(YOUR TASK): Your task is to copy the stretch of lines in the records below that begins with the line containing "R3: 15k (+5V, RESET) -> 13k (+5V, RESET)" and ends with the line containing "U2 pin RA1: RESET -> none", exactly as written, with nothing added.
RECORDS: Begin
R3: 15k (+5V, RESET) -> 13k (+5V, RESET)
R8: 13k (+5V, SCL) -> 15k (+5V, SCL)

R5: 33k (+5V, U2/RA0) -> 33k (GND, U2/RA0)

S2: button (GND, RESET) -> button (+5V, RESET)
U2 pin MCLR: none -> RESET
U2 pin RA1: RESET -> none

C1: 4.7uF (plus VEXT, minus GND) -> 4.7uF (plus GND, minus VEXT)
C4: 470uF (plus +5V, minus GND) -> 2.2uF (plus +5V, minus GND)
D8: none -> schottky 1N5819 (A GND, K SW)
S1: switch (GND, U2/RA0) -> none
RECORDS: End
RECORDS: Begin
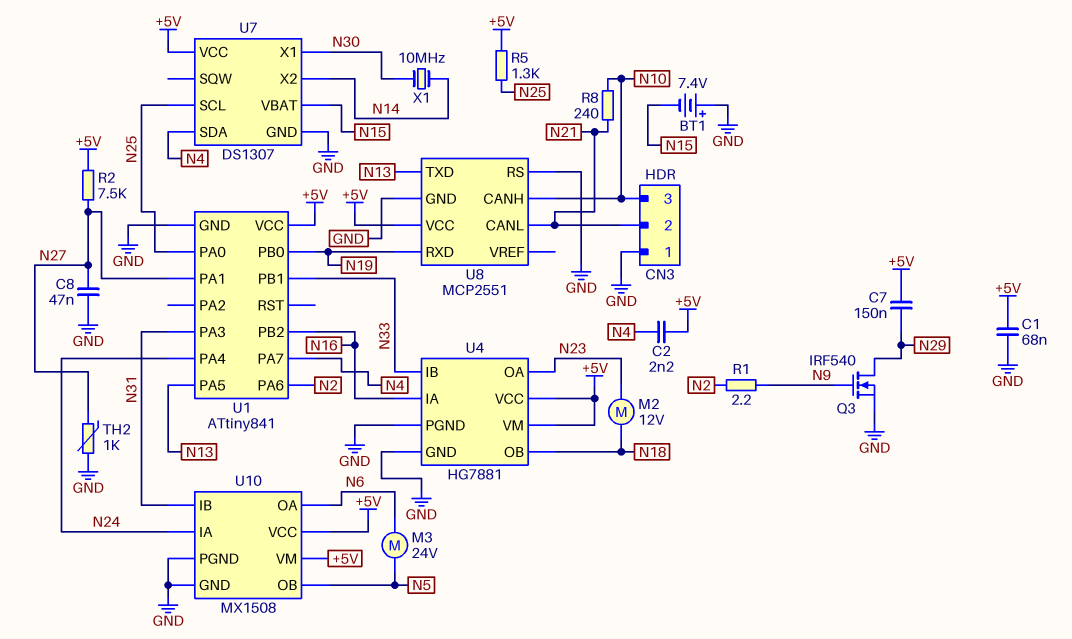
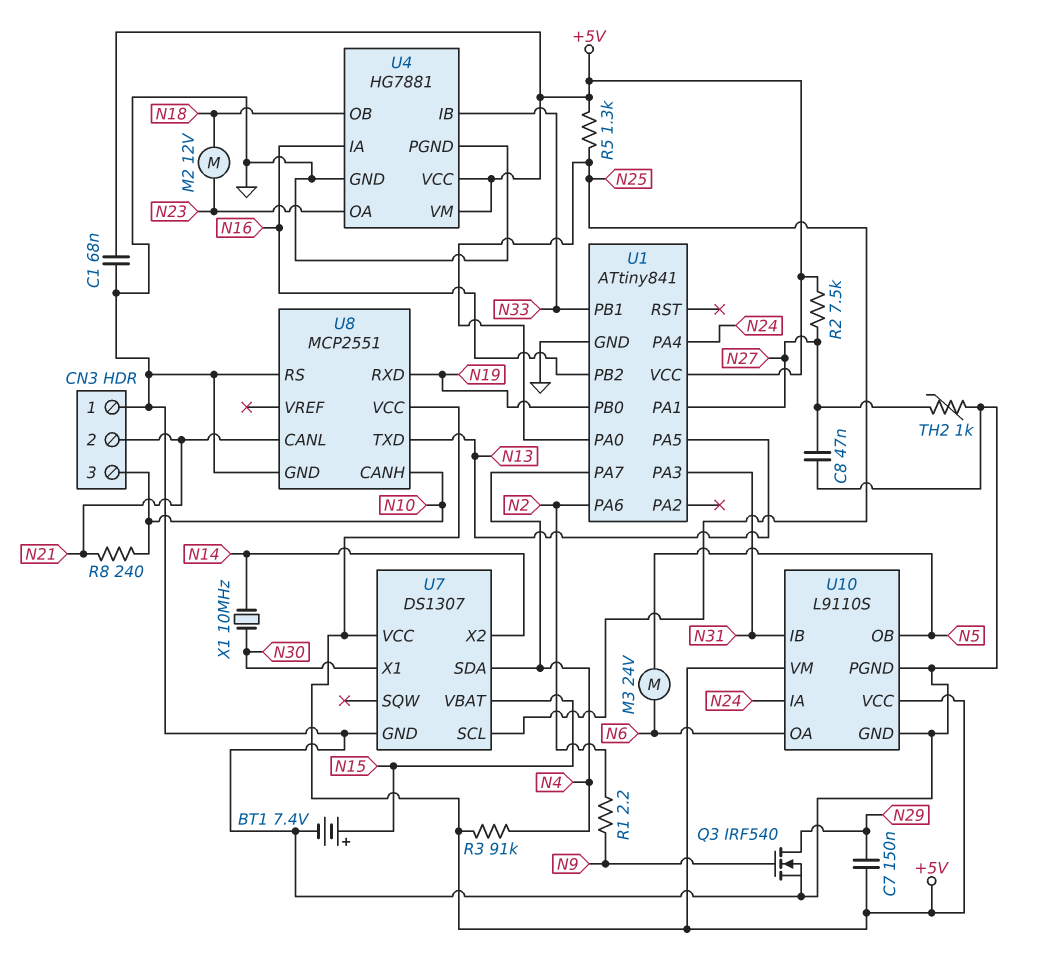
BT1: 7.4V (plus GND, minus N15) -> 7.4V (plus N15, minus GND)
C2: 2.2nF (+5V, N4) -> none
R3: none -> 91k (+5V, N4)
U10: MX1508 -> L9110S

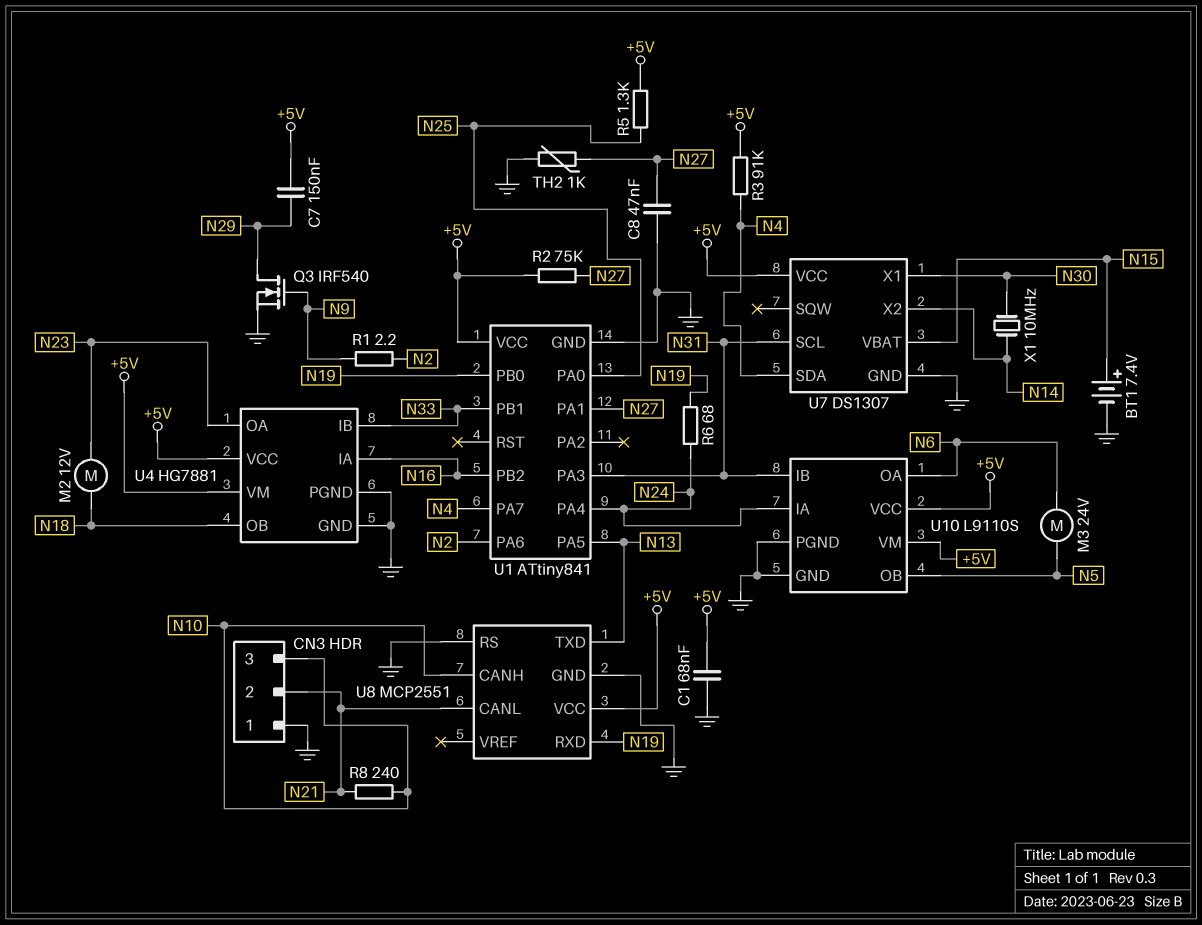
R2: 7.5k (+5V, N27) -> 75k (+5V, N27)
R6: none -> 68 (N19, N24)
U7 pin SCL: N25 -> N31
RECORDS: End
(RESULT OF THIS EXERCISE):
R3: 15k (+5V, RESET) -> 13k (+5V, RESET)
R8: 13k (+5V, SCL) -> 15k (+5V, SCL)

R5: 33k (+5V, U2/RA0) -> 33k (GND, U2/RA0)

S2: button (GND, RESET) -> button (+5V, RESET)
U2 pin MCLR: none -> RESET
U2 pin RA1: RESET -> none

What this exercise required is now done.